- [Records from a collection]
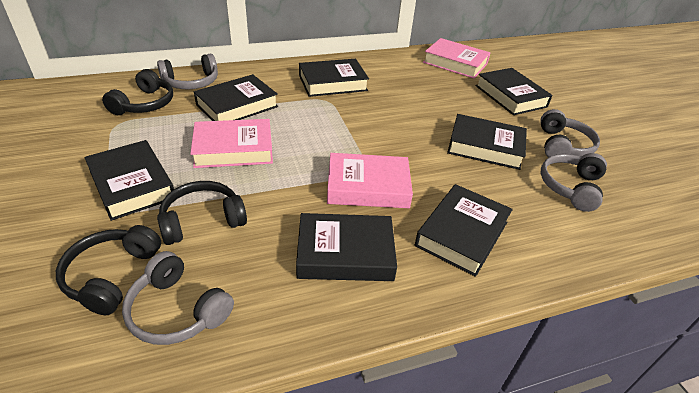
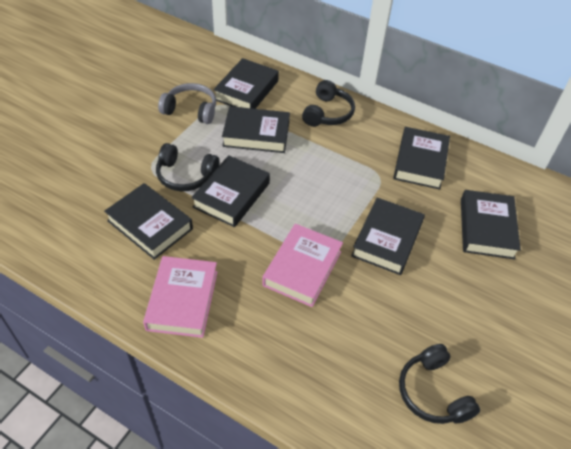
grey headphones: 4 -> 1
pink book: 3 -> 2

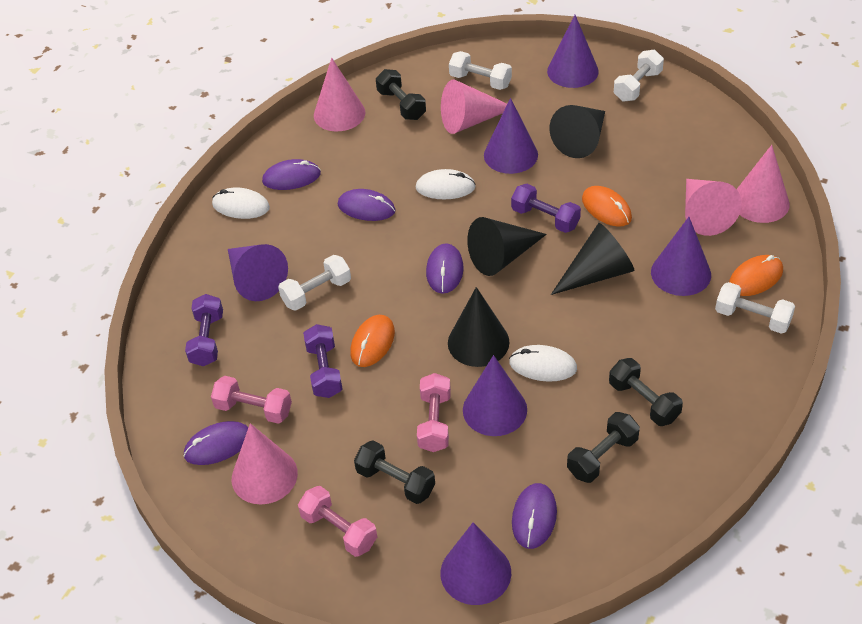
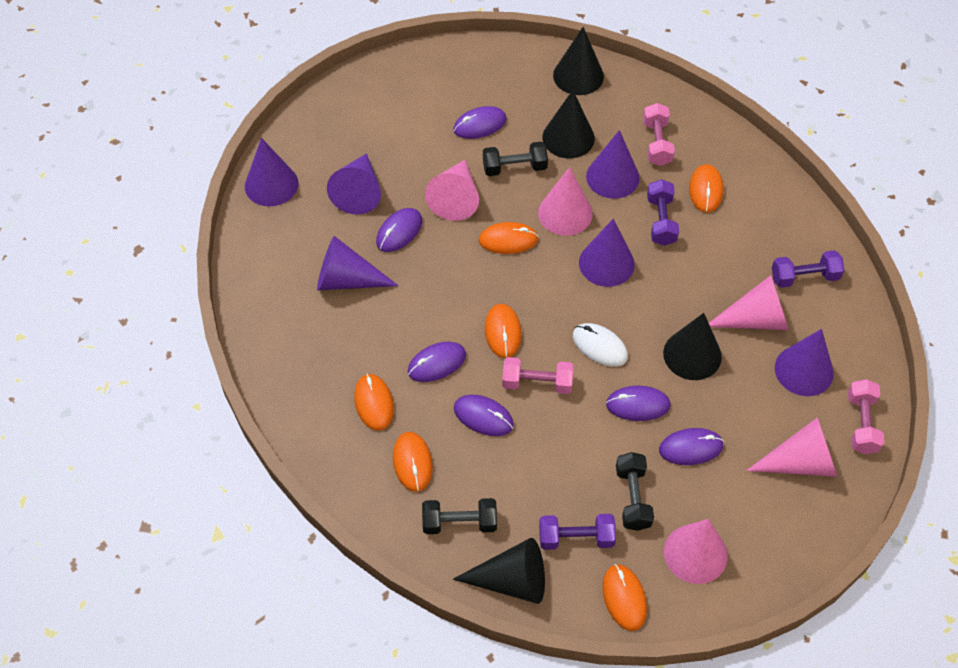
black dumbbell: 4 -> 3
orange mouse: 3 -> 6
purple mouse: 5 -> 6
white dumbbell: 4 -> 0
white mouse: 3 -> 1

- [Problem]
Go over the data above and copy every line that has the word "mouse" in it.

- [Completed task]
orange mouse: 3 -> 6
purple mouse: 5 -> 6
white mouse: 3 -> 1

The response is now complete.